-- Assigned task --
All lines in the material below that contain "centre" should be located and copied.

-- Material shown --
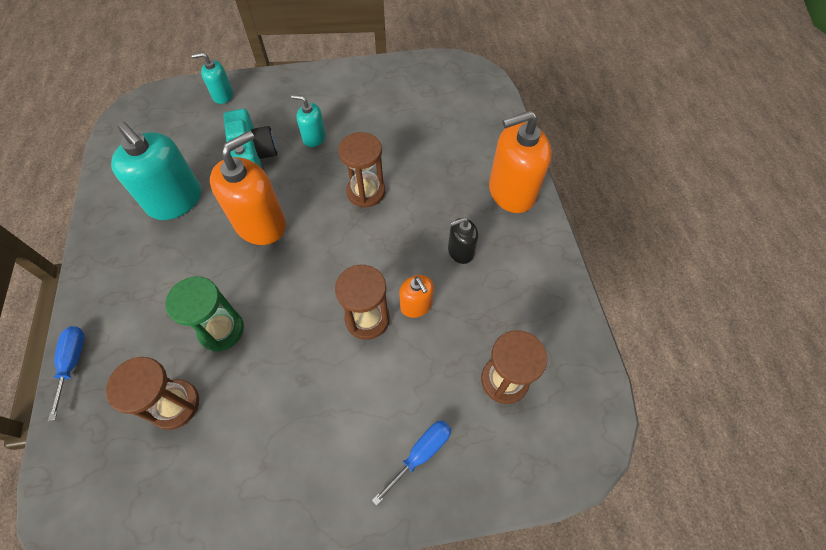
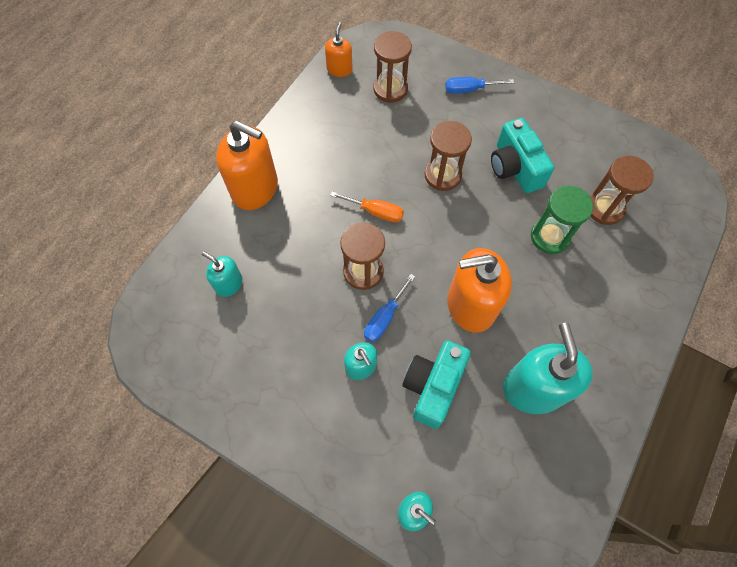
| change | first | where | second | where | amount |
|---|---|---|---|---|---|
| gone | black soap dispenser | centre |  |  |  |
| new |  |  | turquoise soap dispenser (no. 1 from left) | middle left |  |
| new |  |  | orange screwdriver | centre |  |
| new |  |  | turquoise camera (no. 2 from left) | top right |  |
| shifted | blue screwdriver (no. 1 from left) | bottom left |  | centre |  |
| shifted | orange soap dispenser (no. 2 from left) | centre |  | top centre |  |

-- Output of the exercise --
| gone | black soap dispenser | centre |  |  |  |
| new |  |  | orange screwdriver | centre |  |
| shifted | blue screwdriver (no. 1 from left) | bottom left |  | centre |  |
| shifted | orange soap dispenser (no. 2 from left) | centre |  | top centre |  |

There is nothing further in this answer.